ACTION ITEM: Below are some records. Return exactly the lines from the one containing "blue tree [330,249,388,316]" through the one containing "none -> purple pyramid [495,243,592,329]", both included, and only those.

DATASET RECORDS:

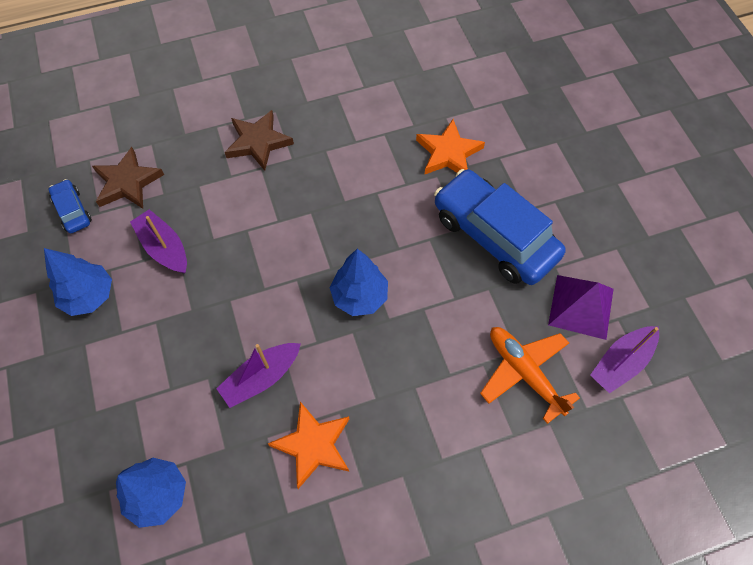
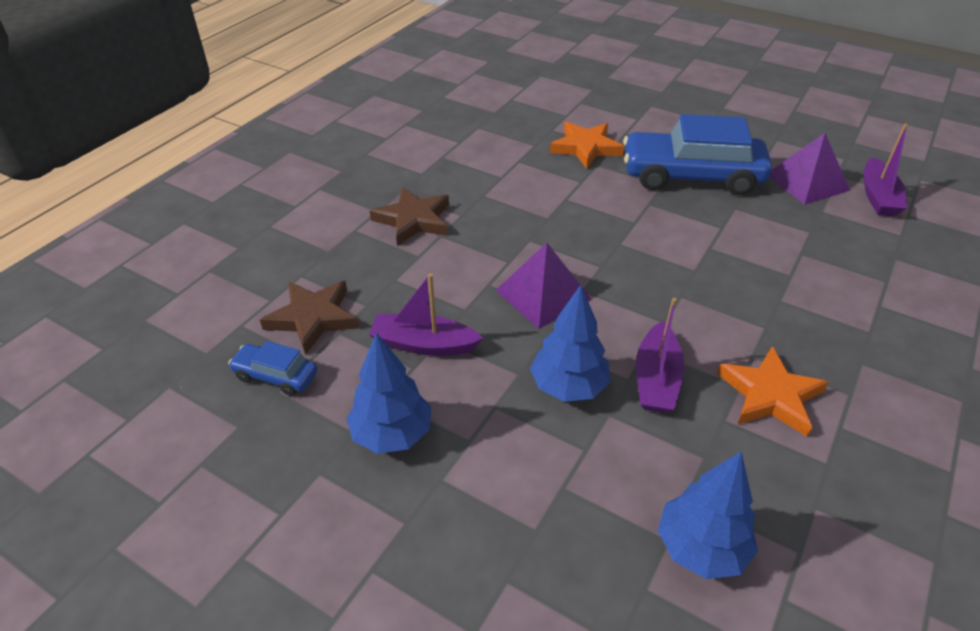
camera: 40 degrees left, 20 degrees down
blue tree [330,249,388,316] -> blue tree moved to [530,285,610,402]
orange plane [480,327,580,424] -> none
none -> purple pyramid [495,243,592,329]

---

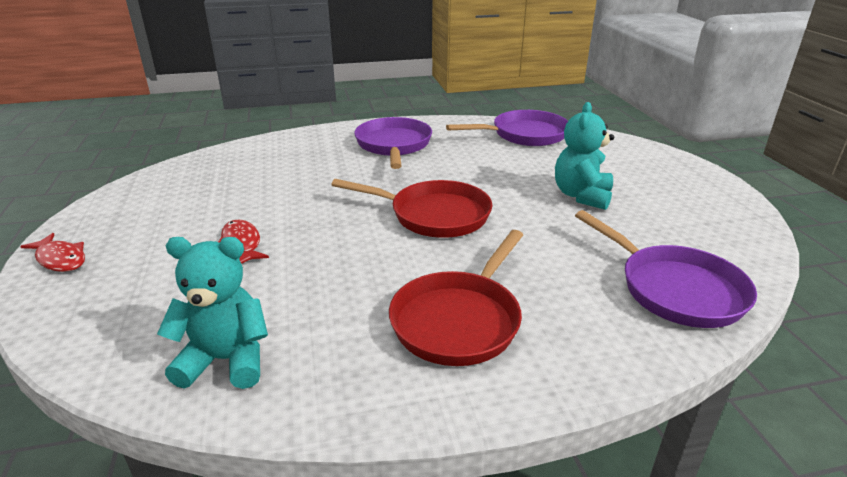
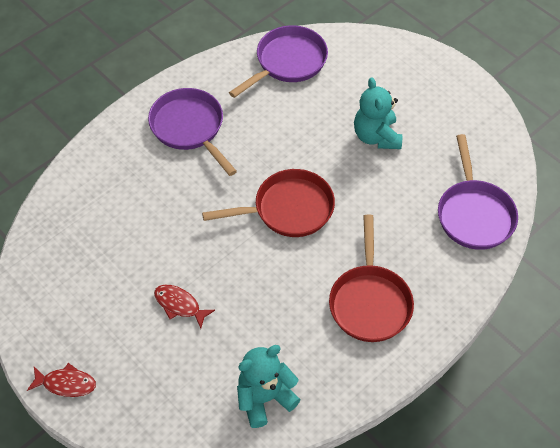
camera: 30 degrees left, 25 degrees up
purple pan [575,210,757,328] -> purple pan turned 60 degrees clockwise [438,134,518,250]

==

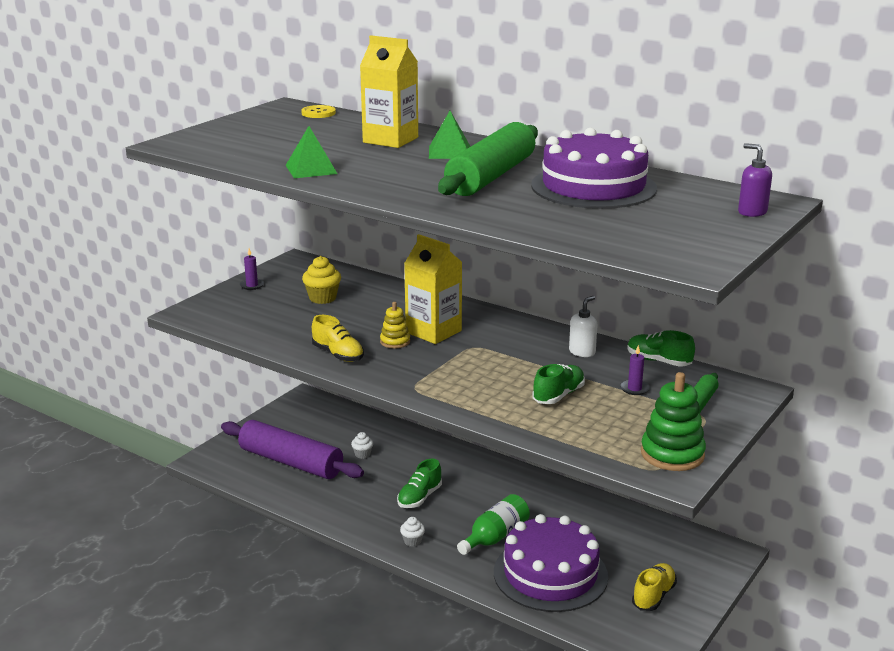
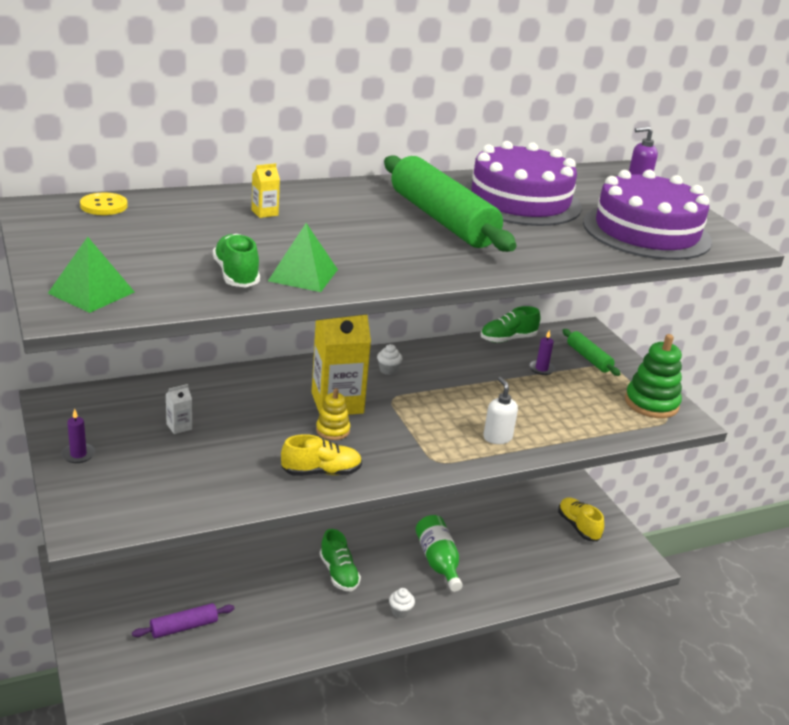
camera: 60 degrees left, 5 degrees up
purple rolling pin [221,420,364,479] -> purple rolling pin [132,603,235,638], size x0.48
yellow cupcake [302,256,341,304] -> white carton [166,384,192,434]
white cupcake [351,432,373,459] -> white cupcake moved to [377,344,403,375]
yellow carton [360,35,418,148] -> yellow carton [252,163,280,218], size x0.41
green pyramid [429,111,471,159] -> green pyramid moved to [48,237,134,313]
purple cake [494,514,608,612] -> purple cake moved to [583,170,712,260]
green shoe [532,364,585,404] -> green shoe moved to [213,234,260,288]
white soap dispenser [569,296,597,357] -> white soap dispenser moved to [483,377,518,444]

EXERCISE OUTPUT:
blue tree [330,249,388,316] -> blue tree moved to [530,285,610,402]
orange plane [480,327,580,424] -> none
none -> purple pyramid [495,243,592,329]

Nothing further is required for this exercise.